**Work request:** This exercise calls for every line of the data below with the string "bell" in it.

Object change descriptions:
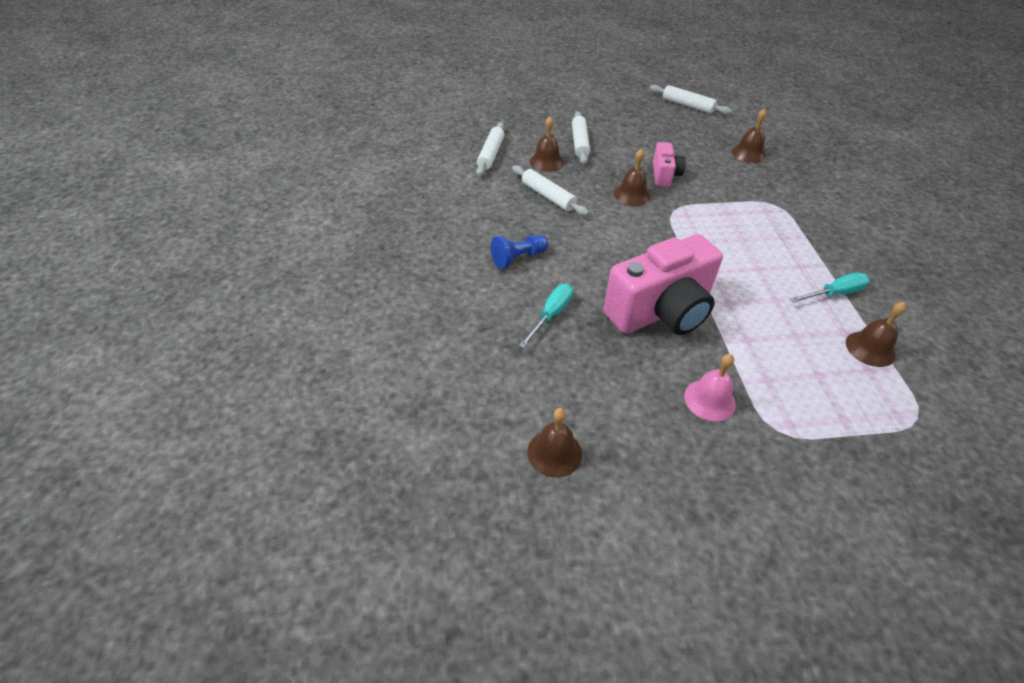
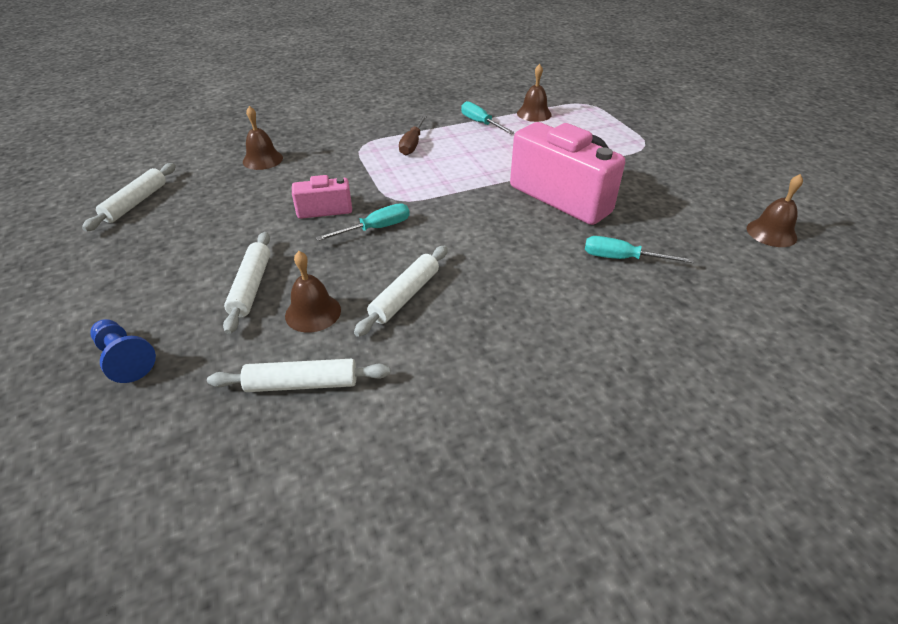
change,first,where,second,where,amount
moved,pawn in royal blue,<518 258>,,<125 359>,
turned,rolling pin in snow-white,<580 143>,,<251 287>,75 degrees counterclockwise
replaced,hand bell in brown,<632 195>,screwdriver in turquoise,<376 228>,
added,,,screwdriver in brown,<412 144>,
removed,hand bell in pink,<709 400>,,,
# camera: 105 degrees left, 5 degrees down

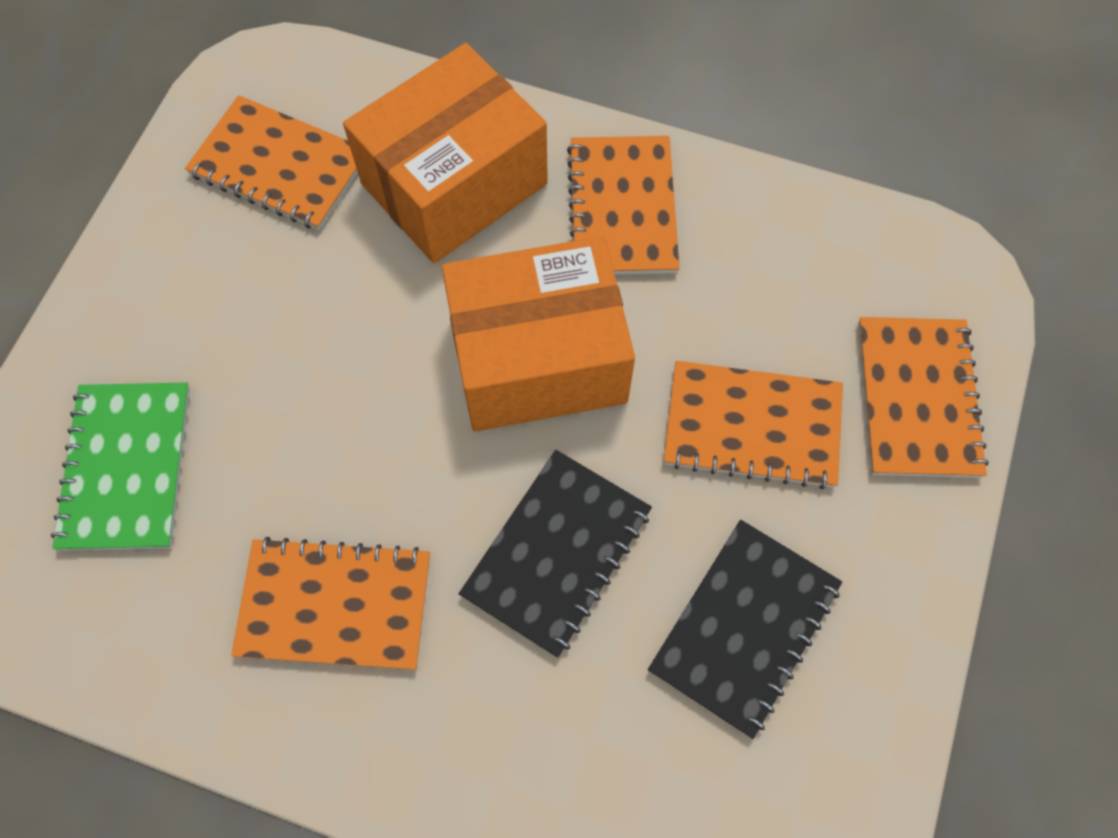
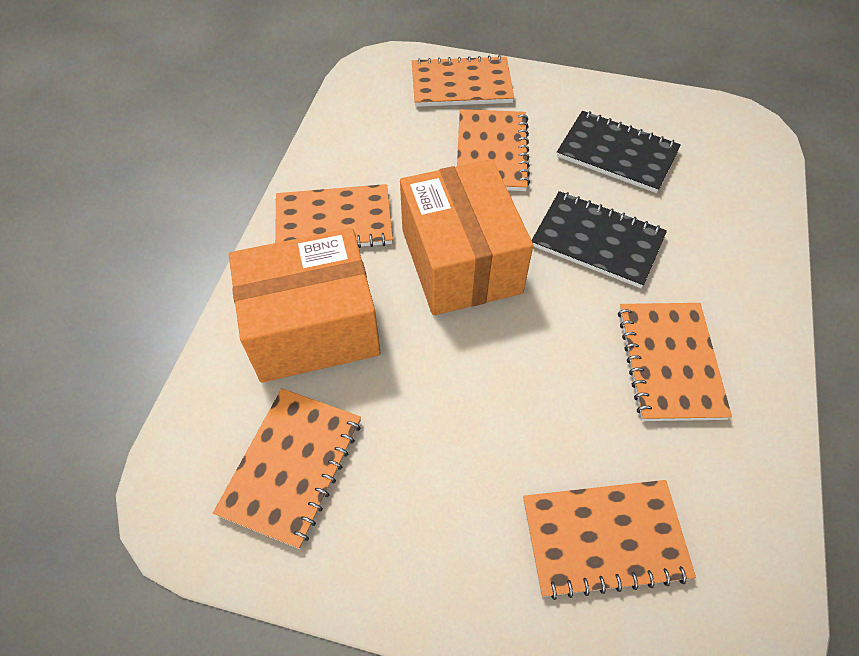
change,first,where,second,where,amount
turned,parcel in bright orange,<454 184>,,<312 327>,60 degrees counterclockwise
recoloured,notebook in emerald,<126 467>,notebook in bright orange,<604 538>,
# camera: 95 degrees left, 10 degrees down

**Completed task:**
replaced,hand bell in brown,<632 195>,screwdriver in turquoise,<376 228>,
removed,hand bell in pink,<709 400>,,,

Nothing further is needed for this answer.